**Records contained in a dataset**
►

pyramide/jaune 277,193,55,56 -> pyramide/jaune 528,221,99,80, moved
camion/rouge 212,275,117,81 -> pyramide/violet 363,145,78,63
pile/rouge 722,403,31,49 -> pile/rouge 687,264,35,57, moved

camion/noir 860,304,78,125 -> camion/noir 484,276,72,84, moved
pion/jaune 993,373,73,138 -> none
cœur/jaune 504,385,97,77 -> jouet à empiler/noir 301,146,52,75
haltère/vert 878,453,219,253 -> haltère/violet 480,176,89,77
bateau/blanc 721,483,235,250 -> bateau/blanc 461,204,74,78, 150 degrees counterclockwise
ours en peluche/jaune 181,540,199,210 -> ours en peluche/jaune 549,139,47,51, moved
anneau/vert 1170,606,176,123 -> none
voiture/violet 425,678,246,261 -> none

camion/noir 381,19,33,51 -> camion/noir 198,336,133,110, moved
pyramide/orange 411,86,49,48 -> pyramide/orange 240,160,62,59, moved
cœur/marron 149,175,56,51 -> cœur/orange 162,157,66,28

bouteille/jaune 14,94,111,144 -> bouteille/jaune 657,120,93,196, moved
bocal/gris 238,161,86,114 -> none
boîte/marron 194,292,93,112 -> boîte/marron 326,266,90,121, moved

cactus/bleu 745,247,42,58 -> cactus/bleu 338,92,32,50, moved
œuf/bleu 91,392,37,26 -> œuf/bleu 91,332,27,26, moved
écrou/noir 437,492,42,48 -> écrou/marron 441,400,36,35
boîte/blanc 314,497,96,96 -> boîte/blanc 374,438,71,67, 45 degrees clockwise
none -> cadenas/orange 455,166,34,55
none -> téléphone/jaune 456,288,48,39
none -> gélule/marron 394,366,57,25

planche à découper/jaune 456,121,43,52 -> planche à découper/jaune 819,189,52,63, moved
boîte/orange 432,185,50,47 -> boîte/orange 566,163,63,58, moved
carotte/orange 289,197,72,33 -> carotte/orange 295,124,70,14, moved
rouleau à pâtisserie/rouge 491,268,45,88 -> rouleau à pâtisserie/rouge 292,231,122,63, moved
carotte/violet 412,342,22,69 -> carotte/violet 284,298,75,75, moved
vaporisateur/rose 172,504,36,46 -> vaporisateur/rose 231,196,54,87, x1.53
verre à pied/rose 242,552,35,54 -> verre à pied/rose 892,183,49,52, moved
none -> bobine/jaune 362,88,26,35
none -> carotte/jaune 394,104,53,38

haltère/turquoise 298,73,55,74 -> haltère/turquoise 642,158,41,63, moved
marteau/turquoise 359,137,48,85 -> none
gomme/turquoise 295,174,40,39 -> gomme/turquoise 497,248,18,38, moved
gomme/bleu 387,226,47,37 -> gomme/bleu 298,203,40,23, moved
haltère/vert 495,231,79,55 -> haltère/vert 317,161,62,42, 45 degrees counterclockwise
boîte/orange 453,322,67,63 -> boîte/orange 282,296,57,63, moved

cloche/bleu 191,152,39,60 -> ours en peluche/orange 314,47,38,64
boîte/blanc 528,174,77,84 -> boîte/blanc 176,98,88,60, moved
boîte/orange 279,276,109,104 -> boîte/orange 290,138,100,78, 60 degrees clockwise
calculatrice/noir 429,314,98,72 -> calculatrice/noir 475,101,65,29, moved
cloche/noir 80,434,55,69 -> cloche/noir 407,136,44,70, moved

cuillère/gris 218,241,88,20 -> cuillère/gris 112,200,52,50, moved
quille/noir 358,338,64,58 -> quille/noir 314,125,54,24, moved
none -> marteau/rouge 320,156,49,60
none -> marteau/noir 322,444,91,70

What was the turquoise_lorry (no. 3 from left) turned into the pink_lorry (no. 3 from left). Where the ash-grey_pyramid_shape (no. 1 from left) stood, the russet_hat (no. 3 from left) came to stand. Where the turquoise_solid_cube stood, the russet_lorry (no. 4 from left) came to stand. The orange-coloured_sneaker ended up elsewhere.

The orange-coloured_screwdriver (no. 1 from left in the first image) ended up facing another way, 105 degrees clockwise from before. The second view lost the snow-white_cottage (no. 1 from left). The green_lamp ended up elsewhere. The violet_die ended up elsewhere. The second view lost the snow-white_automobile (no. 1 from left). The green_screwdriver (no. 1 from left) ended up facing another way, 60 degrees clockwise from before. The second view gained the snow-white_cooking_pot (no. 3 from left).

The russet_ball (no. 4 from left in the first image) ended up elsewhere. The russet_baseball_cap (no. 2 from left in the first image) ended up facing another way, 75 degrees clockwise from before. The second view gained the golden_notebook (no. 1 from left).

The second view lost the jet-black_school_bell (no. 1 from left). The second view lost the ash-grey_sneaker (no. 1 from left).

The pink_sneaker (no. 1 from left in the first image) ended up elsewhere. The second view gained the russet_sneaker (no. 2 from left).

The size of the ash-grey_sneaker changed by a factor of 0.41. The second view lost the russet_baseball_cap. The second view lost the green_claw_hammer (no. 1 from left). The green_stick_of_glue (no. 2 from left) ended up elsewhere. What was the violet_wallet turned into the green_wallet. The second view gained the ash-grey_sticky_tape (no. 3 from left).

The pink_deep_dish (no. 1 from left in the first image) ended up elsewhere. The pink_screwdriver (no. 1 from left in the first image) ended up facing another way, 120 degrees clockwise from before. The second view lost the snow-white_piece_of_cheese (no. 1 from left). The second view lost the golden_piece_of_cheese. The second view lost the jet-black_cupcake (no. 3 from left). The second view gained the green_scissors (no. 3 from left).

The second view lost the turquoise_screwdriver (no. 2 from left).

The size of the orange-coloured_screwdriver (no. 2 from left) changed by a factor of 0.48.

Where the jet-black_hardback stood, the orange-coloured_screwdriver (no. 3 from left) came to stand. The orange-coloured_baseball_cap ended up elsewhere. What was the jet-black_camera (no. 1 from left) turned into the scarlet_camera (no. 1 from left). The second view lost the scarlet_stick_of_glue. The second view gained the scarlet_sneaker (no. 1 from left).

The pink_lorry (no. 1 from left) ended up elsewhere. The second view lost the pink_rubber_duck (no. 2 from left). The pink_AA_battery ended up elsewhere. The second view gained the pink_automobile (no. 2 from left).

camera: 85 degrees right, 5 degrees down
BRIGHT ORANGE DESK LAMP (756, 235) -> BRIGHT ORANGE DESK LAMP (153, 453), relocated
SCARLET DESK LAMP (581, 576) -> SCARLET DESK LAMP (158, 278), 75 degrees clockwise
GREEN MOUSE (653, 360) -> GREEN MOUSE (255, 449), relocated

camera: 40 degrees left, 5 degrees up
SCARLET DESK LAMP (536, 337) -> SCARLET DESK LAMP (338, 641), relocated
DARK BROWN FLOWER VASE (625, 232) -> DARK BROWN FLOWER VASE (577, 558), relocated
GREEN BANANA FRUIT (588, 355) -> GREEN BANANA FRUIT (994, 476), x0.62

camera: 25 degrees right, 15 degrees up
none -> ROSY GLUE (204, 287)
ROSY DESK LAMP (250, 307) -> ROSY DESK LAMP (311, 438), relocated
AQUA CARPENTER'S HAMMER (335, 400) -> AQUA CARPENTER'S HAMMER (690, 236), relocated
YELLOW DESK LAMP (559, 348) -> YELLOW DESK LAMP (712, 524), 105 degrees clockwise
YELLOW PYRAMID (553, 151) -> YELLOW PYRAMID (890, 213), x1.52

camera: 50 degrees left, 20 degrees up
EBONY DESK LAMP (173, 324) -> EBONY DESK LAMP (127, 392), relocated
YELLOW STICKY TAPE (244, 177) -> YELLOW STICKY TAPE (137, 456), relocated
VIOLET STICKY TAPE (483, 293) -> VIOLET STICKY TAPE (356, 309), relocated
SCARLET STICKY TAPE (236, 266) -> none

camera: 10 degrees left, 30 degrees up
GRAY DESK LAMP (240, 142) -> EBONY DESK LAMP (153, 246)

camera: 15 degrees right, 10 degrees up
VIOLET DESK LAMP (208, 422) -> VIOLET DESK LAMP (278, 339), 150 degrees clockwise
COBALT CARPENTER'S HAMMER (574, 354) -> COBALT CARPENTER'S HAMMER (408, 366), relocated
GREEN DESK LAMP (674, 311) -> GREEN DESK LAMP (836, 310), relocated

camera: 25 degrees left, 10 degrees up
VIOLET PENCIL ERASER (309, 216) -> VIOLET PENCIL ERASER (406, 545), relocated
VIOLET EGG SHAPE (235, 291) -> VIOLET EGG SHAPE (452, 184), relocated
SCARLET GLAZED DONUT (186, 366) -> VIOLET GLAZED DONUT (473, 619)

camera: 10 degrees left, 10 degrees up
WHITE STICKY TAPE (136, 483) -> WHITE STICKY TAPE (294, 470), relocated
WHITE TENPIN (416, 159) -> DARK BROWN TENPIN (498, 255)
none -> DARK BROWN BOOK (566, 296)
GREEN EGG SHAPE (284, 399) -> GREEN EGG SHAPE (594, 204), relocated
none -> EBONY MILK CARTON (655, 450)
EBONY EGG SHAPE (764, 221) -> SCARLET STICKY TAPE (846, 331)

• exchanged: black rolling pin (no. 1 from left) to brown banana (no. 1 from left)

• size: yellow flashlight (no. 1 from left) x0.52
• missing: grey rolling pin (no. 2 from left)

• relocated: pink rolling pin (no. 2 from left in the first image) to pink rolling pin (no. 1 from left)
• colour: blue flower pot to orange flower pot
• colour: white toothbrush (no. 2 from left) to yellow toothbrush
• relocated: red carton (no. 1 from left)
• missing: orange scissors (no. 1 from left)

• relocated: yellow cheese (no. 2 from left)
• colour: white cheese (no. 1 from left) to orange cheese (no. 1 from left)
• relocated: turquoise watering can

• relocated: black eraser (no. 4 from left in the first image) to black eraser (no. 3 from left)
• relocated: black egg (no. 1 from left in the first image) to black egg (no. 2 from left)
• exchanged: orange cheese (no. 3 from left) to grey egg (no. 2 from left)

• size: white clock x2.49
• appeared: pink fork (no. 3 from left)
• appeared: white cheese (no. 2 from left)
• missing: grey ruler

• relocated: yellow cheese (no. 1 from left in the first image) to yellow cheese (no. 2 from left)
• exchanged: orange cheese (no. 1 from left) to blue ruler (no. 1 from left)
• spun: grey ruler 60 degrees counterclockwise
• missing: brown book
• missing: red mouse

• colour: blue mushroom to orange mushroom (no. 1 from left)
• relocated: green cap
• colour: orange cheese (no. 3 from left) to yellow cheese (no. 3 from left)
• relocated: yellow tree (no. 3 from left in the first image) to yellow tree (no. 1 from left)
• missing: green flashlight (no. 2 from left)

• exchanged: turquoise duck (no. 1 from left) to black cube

◄

**PROBLEM DETAILS**
Lines from the records above that hold "marron" are the ones to list.

**ANSWER SECTION**
cœur/marron 149,175,56,51 -> cœur/orange 162,157,66,28
boîte/marron 194,292,93,112 -> boîte/marron 326,266,90,121, moved
écrou/noir 437,492,42,48 -> écrou/marron 441,400,36,35
none -> gélule/marron 394,366,57,25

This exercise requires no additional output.